Exercise requirements ▸ Give the rows as a numbered list with blank lines left out, covering everything from the line containing "recruiter [622, 708]" down to the line containing "coat [183, 972]", both included, and nothing else.

* * * * *

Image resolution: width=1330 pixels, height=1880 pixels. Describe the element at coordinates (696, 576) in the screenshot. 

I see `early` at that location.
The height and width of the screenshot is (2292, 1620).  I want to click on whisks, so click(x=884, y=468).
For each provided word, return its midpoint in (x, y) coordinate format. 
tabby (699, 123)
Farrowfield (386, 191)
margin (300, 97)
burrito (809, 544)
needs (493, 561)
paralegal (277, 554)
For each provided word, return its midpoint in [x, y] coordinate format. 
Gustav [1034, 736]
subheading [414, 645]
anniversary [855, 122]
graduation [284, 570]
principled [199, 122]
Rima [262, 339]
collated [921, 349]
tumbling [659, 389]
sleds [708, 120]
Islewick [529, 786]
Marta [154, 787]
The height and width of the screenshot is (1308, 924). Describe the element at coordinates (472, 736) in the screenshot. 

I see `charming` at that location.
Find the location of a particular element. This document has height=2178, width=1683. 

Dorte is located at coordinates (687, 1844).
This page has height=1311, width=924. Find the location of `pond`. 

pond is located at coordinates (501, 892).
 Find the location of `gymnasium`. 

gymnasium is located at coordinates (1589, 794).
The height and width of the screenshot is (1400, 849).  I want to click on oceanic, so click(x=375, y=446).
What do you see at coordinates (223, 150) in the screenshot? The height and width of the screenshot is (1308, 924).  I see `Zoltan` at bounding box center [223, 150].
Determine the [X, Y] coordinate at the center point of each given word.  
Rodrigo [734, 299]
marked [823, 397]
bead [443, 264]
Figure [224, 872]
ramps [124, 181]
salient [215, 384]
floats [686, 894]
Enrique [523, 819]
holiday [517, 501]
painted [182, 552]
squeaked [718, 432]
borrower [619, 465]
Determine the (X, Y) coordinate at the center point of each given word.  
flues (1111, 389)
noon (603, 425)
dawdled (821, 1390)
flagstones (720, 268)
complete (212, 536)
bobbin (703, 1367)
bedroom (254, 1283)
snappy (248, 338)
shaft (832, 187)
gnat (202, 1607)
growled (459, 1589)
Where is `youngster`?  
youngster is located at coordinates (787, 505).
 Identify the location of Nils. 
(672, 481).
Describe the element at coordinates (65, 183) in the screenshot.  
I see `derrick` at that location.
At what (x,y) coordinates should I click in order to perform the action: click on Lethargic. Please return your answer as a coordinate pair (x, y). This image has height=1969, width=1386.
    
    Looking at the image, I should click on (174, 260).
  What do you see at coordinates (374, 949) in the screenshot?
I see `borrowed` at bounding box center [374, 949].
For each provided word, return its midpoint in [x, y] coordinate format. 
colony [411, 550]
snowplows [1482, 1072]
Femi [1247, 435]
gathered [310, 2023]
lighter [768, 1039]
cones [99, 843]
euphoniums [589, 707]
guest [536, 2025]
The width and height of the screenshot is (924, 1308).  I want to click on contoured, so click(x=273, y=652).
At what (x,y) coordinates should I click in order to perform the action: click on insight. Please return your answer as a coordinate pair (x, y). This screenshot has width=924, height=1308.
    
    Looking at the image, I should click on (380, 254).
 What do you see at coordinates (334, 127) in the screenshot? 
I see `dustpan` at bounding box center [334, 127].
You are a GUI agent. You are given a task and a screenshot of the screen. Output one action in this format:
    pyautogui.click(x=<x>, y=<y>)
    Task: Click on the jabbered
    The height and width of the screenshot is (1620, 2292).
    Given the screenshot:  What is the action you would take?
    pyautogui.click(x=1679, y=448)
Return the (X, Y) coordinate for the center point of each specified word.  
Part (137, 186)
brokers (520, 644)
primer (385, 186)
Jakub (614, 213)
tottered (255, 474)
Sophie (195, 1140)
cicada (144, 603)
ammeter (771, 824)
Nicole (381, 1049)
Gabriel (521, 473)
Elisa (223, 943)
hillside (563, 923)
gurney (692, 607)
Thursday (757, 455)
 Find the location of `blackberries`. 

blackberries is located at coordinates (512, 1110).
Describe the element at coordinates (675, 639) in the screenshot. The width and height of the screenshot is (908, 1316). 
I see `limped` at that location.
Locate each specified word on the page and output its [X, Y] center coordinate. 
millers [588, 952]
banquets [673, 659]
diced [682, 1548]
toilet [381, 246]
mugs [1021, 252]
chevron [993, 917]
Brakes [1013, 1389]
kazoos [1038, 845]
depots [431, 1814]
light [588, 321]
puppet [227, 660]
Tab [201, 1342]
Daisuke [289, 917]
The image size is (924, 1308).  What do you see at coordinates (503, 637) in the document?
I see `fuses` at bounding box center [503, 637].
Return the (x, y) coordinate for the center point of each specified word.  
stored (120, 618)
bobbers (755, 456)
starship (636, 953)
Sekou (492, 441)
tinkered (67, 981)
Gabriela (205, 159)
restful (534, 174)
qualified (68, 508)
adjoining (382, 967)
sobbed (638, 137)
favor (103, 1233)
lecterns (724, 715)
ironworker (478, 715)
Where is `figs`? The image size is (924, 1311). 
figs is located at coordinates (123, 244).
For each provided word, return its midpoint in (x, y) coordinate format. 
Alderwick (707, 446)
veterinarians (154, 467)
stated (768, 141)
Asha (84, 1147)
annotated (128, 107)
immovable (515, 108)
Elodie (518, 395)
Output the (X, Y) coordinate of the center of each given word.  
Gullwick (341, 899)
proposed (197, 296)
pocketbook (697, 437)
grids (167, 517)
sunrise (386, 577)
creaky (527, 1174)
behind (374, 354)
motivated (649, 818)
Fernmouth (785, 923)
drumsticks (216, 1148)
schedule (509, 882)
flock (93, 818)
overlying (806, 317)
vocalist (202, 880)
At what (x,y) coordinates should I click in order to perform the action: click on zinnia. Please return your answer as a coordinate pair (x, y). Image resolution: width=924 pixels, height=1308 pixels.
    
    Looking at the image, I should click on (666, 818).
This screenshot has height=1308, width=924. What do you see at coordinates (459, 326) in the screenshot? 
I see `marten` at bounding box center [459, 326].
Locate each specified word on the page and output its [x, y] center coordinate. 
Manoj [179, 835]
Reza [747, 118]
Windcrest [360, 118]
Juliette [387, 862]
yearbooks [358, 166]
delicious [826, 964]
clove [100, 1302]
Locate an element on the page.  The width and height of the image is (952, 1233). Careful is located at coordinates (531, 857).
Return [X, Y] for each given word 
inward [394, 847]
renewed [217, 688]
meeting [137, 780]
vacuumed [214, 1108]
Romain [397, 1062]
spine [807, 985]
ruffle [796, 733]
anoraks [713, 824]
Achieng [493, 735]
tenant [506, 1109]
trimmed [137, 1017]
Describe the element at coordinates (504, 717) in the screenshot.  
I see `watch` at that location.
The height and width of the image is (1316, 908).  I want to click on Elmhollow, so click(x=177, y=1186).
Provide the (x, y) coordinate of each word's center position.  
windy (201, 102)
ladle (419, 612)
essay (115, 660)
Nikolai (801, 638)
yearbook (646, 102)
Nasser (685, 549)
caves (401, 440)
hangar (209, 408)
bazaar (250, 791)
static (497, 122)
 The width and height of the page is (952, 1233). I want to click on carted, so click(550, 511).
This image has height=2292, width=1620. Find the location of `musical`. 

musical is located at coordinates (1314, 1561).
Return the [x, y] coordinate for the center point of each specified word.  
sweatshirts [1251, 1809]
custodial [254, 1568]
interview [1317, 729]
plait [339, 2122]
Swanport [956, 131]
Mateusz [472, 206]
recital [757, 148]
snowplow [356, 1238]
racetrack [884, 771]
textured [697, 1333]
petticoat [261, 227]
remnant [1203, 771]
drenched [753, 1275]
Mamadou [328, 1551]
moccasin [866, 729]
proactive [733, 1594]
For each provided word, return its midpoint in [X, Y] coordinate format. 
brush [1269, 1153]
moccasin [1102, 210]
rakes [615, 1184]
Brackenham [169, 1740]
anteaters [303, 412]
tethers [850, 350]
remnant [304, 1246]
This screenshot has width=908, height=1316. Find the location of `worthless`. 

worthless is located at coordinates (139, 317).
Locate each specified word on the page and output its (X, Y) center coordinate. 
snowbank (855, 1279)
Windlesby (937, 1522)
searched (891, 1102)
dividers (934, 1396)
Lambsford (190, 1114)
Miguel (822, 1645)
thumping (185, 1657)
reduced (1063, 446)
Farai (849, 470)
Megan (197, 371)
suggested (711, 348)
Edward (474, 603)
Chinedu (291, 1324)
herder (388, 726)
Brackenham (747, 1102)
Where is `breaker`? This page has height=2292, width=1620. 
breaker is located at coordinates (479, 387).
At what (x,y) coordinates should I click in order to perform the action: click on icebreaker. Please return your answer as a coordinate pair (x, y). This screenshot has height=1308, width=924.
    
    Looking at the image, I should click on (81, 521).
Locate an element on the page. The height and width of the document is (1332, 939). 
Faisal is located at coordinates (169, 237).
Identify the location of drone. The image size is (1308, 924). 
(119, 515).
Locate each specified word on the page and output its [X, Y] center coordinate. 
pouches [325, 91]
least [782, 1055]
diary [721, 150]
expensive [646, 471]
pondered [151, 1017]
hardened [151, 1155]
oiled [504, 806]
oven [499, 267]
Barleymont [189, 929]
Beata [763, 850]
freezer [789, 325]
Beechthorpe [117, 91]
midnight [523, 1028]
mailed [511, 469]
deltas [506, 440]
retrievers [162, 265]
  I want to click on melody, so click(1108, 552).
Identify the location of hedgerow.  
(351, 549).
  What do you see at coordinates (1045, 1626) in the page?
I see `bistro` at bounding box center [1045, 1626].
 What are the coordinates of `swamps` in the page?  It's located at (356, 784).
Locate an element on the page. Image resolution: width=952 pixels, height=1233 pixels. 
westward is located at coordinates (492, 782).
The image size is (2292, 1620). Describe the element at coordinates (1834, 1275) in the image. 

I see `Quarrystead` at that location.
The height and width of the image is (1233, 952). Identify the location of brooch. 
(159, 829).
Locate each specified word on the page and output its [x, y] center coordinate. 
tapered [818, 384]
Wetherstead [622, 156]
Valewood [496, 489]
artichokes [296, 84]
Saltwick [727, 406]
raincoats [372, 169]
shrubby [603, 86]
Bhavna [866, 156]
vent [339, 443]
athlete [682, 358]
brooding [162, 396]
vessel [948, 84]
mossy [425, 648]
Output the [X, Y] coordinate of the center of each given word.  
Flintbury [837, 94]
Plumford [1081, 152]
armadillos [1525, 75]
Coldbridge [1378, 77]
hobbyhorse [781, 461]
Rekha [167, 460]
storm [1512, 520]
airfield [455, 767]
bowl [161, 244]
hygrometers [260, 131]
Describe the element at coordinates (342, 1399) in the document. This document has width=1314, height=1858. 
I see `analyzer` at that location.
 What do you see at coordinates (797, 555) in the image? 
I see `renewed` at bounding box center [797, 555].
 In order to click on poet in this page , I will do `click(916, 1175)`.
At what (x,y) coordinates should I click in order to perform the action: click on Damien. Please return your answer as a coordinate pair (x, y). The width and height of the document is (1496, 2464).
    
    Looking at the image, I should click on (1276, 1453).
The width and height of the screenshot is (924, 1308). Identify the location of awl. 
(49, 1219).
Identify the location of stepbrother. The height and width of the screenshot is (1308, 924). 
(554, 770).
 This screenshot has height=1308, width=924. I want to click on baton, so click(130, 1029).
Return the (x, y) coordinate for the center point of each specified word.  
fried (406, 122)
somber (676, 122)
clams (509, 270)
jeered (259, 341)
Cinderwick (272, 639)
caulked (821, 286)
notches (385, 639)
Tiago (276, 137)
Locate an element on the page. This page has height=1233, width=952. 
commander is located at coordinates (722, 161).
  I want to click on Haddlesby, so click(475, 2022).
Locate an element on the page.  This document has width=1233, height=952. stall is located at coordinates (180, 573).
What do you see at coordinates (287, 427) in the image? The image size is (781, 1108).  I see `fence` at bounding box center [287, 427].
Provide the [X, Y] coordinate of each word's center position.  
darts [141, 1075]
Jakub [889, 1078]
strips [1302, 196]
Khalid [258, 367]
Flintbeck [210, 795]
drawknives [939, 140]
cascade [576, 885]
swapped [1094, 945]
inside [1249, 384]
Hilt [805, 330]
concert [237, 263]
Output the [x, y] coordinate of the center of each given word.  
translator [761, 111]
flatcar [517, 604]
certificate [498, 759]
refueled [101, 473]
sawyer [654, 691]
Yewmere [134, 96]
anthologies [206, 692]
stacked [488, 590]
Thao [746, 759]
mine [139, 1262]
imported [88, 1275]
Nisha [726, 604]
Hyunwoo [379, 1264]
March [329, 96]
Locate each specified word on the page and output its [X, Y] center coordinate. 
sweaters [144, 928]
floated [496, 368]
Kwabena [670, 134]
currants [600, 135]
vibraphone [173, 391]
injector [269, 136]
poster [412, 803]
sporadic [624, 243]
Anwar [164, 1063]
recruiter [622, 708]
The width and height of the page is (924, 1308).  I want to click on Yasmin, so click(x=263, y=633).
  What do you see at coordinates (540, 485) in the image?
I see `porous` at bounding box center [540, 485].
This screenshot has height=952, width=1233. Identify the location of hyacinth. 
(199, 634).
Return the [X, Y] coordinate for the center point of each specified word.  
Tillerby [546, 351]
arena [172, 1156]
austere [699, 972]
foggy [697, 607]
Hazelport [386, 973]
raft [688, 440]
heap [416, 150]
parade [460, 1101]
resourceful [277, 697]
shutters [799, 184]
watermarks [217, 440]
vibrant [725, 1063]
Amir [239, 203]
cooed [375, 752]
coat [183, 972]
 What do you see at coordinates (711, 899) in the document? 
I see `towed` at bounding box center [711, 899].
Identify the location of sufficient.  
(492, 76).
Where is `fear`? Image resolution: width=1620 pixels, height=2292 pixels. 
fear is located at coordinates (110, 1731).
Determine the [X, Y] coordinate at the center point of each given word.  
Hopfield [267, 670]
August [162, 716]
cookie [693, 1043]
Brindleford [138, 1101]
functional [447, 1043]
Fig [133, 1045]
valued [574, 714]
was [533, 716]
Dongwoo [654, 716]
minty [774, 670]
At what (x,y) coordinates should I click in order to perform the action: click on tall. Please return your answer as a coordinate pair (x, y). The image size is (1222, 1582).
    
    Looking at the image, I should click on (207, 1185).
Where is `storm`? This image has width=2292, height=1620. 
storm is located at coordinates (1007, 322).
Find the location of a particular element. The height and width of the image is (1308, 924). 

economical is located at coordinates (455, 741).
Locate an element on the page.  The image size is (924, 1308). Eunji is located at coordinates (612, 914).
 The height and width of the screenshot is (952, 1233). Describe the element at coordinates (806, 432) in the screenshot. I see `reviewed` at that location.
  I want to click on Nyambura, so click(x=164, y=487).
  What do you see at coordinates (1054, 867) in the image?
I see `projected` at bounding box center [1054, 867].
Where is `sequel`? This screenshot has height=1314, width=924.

* * * * *

Answer to this exercise ▸
1. recruiter [622, 708]
2. The width and height of the page is (924, 1308).  I want to click on Yasmin, so click(x=263, y=633).
3.   What do you see at coordinates (540, 485) in the image?
4. I see `porous` at bounding box center [540, 485].
5. This screenshot has height=952, width=1233. Identify the location of hyacinth. 
6. (199, 634).
7. Return the [X, Y] coordinate for the center point of each specified word.  
8. Tillerby [546, 351]
9. arena [172, 1156]
10. austere [699, 972]
11. foggy [697, 607]
12. Hazelport [386, 973]
13. raft [688, 440]
14. heap [416, 150]
15. parade [460, 1101]
16. resourceful [277, 697]
17. shutters [799, 184]
18. watermarks [217, 440]
19. vibrant [725, 1063]
20. Amir [239, 203]
21. cooed [375, 752]
22. coat [183, 972]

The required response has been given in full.